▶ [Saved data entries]
+++

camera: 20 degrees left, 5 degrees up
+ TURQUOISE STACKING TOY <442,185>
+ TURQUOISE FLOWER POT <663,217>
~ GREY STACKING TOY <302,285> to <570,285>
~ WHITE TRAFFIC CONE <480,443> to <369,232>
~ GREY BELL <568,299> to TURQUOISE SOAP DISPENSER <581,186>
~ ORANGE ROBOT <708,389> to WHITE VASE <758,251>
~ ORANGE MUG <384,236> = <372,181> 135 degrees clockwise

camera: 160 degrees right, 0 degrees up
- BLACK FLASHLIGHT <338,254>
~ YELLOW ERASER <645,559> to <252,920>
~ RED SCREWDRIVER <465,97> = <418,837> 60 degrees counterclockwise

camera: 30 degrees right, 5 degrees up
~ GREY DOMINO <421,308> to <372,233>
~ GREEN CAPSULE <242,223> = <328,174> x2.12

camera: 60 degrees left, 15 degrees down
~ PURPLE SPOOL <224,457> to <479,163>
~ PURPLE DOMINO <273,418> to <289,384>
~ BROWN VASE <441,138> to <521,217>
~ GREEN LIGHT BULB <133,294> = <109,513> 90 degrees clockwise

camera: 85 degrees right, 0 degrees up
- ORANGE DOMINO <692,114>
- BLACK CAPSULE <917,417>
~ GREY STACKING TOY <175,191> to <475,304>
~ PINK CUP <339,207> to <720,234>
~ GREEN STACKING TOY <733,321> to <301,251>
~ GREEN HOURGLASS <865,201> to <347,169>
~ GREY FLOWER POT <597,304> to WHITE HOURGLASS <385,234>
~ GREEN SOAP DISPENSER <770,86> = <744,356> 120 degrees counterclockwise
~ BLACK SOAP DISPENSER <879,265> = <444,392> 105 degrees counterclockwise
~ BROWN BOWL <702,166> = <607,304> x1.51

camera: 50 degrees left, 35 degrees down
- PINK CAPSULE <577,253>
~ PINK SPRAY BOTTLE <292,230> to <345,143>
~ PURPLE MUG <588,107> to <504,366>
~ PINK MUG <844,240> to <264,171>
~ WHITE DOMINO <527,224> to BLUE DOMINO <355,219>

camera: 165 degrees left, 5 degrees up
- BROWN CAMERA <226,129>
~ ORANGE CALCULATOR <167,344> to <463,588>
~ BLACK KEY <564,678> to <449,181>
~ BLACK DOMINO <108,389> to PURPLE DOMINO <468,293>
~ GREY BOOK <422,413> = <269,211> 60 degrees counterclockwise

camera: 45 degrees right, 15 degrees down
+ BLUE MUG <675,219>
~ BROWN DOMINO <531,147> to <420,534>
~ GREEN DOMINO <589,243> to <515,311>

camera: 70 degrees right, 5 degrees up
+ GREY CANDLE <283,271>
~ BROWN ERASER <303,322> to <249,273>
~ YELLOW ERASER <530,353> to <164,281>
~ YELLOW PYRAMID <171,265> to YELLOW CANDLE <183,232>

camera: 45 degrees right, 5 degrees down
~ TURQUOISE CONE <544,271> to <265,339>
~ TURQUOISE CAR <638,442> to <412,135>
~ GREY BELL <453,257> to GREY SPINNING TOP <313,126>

+++

▶ [TO DO] Each record above should be returned exactly as it appears.

▶ [RESULT FOR THIS TASK]
camera: 20 degrees left, 5 degrees up
+ TURQUOISE STACKING TOY <442,185>
+ TURQUOISE FLOWER POT <663,217>
~ GREY STACKING TOY <302,285> to <570,285>
~ WHITE TRAFFIC CONE <480,443> to <369,232>
~ GREY BELL <568,299> to TURQUOISE SOAP DISPENSER <581,186>
~ ORANGE ROBOT <708,389> to WHITE VASE <758,251>
~ ORANGE MUG <384,236> = <372,181> 135 degrees clockwise

camera: 160 degrees right, 0 degrees up
- BLACK FLASHLIGHT <338,254>
~ YELLOW ERASER <645,559> to <252,920>
~ RED SCREWDRIVER <465,97> = <418,837> 60 degrees counterclockwise

camera: 30 degrees right, 5 degrees up
~ GREY DOMINO <421,308> to <372,233>
~ GREEN CAPSULE <242,223> = <328,174> x2.12

camera: 60 degrees left, 15 degrees down
~ PURPLE SPOOL <224,457> to <479,163>
~ PURPLE DOMINO <273,418> to <289,384>
~ BROWN VASE <441,138> to <521,217>
~ GREEN LIGHT BULB <133,294> = <109,513> 90 degrees clockwise

camera: 85 degrees right, 0 degrees up
- ORANGE DOMINO <692,114>
- BLACK CAPSULE <917,417>
~ GREY STACKING TOY <175,191> to <475,304>
~ PINK CUP <339,207> to <720,234>
~ GREEN STACKING TOY <733,321> to <301,251>
~ GREEN HOURGLASS <865,201> to <347,169>
~ GREY FLOWER POT <597,304> to WHITE HOURGLASS <385,234>
~ GREEN SOAP DISPENSER <770,86> = <744,356> 120 degrees counterclockwise
~ BLACK SOAP DISPENSER <879,265> = <444,392> 105 degrees counterclockwise
~ BROWN BOWL <702,166> = <607,304> x1.51

camera: 50 degrees left, 35 degrees down
- PINK CAPSULE <577,253>
~ PINK SPRAY BOTTLE <292,230> to <345,143>
~ PURPLE MUG <588,107> to <504,366>
~ PINK MUG <844,240> to <264,171>
~ WHITE DOMINO <527,224> to BLUE DOMINO <355,219>

camera: 165 degrees left, 5 degrees up
- BROWN CAMERA <226,129>
~ ORANGE CALCULATOR <167,344> to <463,588>
~ BLACK KEY <564,678> to <449,181>
~ BLACK DOMINO <108,389> to PURPLE DOMINO <468,293>
~ GREY BOOK <422,413> = <269,211> 60 degrees counterclockwise

camera: 45 degrees right, 15 degrees down
+ BLUE MUG <675,219>
~ BROWN DOMINO <531,147> to <420,534>
~ GREEN DOMINO <589,243> to <515,311>

camera: 70 degrees right, 5 degrees up
+ GREY CANDLE <283,271>
~ BROWN ERASER <303,322> to <249,273>
~ YELLOW ERASER <530,353> to <164,281>
~ YELLOW PYRAMID <171,265> to YELLOW CANDLE <183,232>

camera: 45 degrees right, 5 degrees down
~ TURQUOISE CONE <544,271> to <265,339>
~ TURQUOISE CAR <638,442> to <412,135>
~ GREY BELL <453,257> to GREY SPINNING TOP <313,126>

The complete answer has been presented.